*** Opening of Input data ***
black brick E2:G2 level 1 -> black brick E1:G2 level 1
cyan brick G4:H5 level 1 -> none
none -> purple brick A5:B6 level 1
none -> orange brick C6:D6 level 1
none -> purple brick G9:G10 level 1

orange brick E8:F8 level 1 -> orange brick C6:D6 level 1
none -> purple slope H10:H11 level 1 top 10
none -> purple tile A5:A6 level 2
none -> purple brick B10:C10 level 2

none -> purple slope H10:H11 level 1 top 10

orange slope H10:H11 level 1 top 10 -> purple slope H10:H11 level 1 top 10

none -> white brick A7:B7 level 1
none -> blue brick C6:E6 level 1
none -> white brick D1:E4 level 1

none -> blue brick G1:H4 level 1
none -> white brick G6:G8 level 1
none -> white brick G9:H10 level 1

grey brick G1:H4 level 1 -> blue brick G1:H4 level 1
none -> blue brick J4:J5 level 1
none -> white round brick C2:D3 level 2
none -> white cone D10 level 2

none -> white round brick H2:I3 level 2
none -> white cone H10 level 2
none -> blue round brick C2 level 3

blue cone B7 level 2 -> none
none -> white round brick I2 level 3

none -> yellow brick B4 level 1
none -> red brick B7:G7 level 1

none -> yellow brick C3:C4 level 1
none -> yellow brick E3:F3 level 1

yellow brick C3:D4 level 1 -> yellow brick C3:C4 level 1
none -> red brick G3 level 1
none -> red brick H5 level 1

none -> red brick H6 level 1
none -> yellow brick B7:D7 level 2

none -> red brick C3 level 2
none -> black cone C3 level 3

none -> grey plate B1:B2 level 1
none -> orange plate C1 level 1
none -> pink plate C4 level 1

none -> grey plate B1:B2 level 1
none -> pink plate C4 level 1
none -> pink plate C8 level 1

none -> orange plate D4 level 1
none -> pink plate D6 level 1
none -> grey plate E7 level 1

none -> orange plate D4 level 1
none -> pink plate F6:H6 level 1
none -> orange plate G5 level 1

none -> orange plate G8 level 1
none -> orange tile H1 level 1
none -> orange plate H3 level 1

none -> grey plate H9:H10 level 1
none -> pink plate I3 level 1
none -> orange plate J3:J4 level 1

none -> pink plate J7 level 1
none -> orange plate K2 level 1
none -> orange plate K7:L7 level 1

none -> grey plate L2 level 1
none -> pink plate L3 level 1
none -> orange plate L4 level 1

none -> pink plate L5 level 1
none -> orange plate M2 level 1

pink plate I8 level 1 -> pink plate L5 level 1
*** Close of Input data ***
- **Work instructions**
Reproduce every line in the data that has the word "blue" in it.

- **Response**
none -> blue brick C6:E6 level 1
none -> blue brick G1:H4 level 1
grey brick G1:H4 level 1 -> blue brick G1:H4 level 1
none -> blue brick J4:J5 level 1
none -> blue round brick C2 level 3
blue cone B7 level 2 -> none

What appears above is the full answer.